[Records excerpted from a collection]

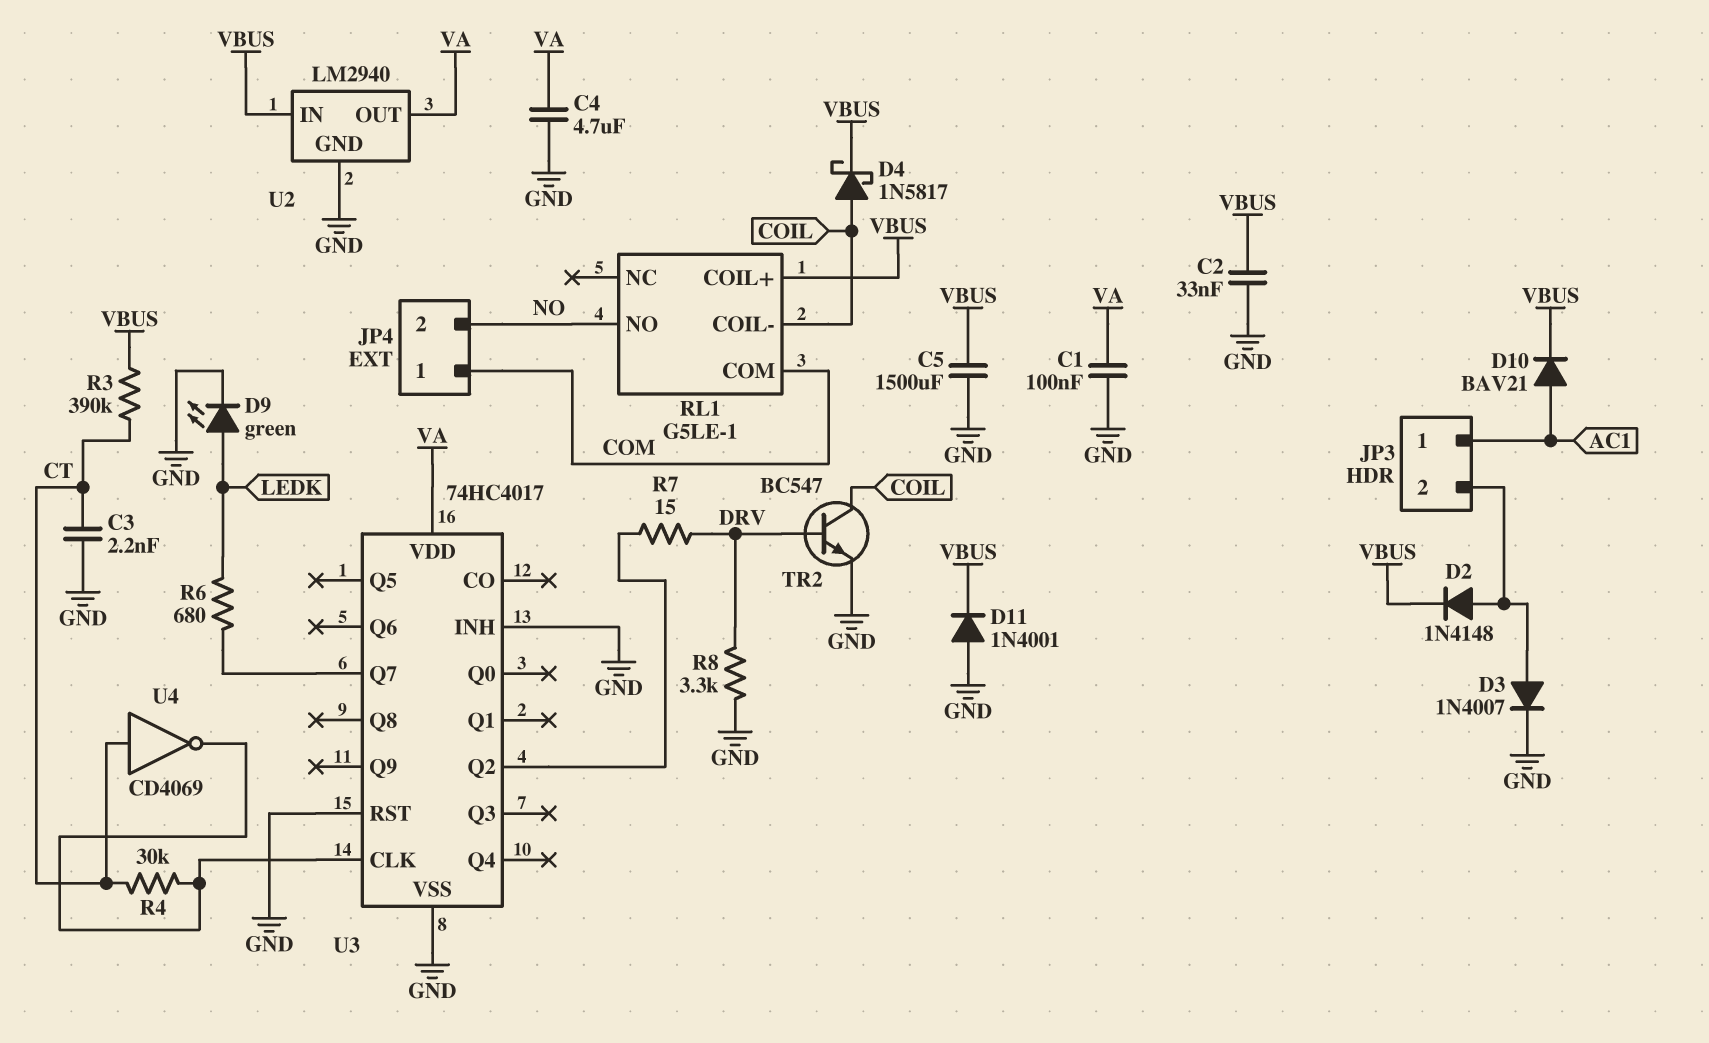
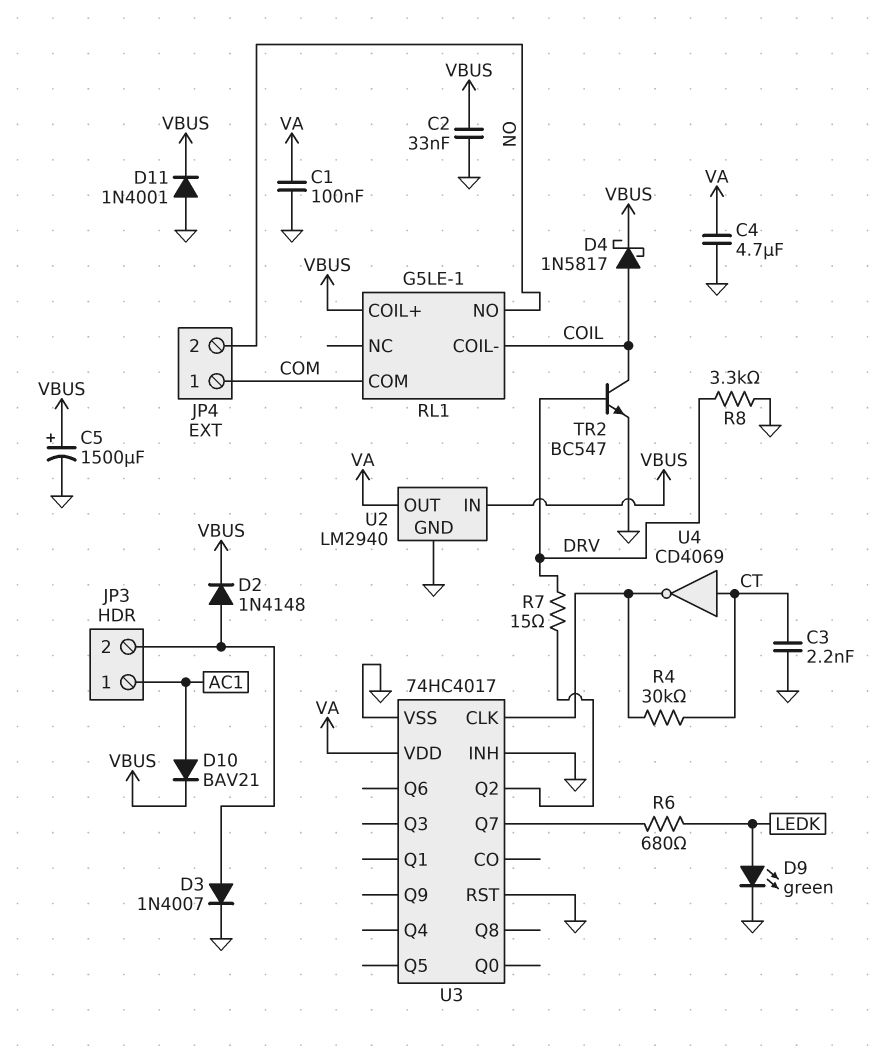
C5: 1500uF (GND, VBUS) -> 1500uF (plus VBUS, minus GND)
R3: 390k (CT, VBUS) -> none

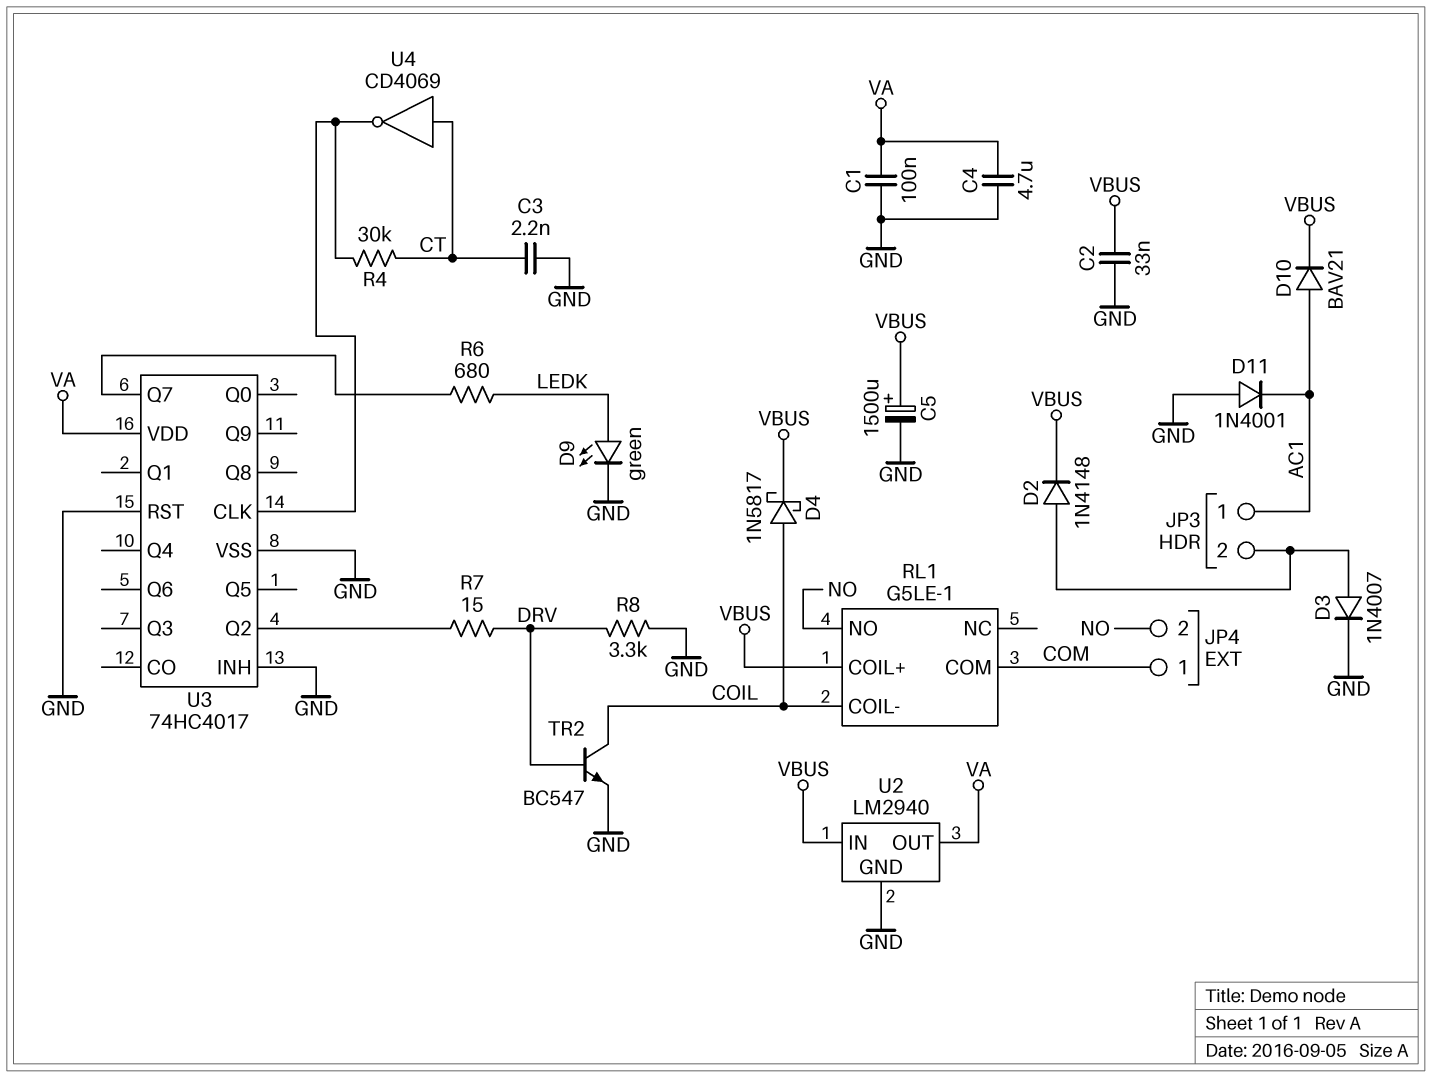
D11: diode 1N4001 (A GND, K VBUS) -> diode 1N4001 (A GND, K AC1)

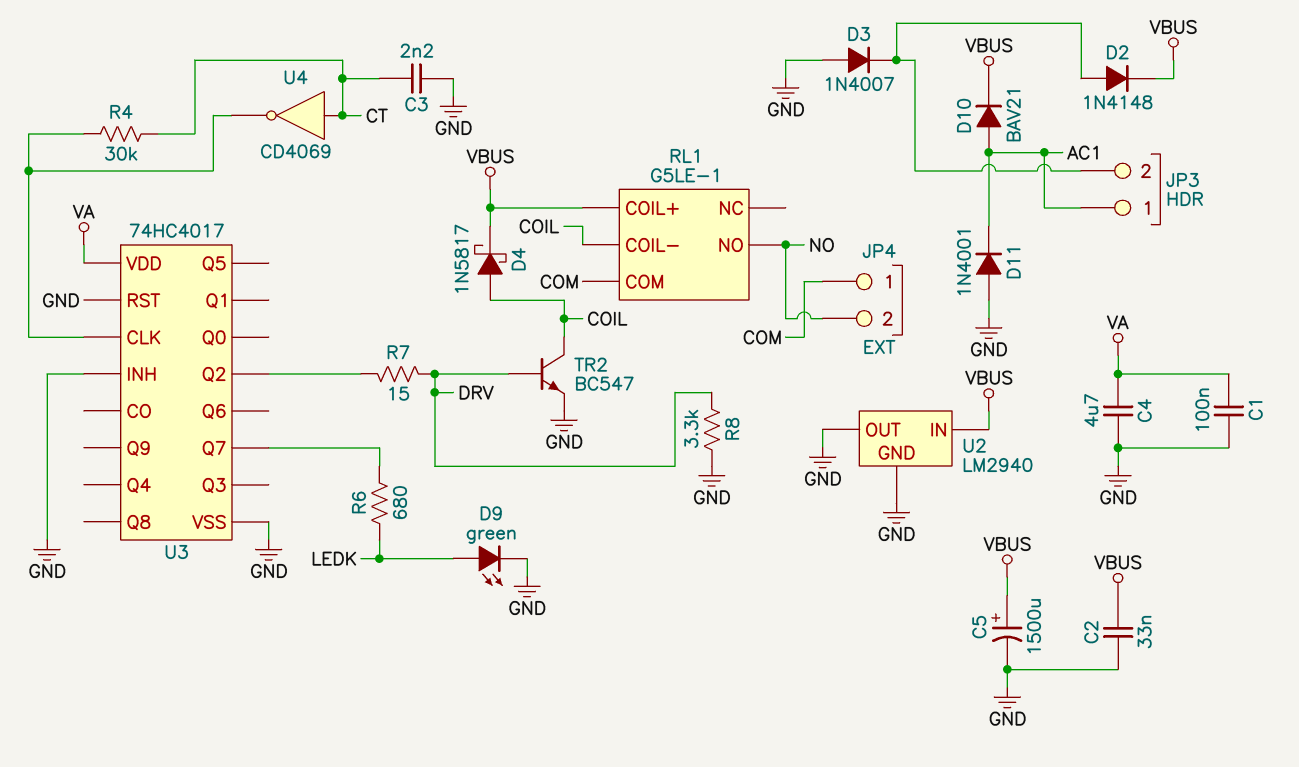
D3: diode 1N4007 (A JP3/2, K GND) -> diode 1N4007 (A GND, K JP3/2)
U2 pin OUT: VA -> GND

To do
Go through the data above and copy each line in which "diode" appears.

Response area
D11: diode 1N4001 (A GND, K VBUS) -> diode 1N4001 (A GND, K AC1)
D3: diode 1N4007 (A JP3/2, K GND) -> diode 1N4007 (A GND, K JP3/2)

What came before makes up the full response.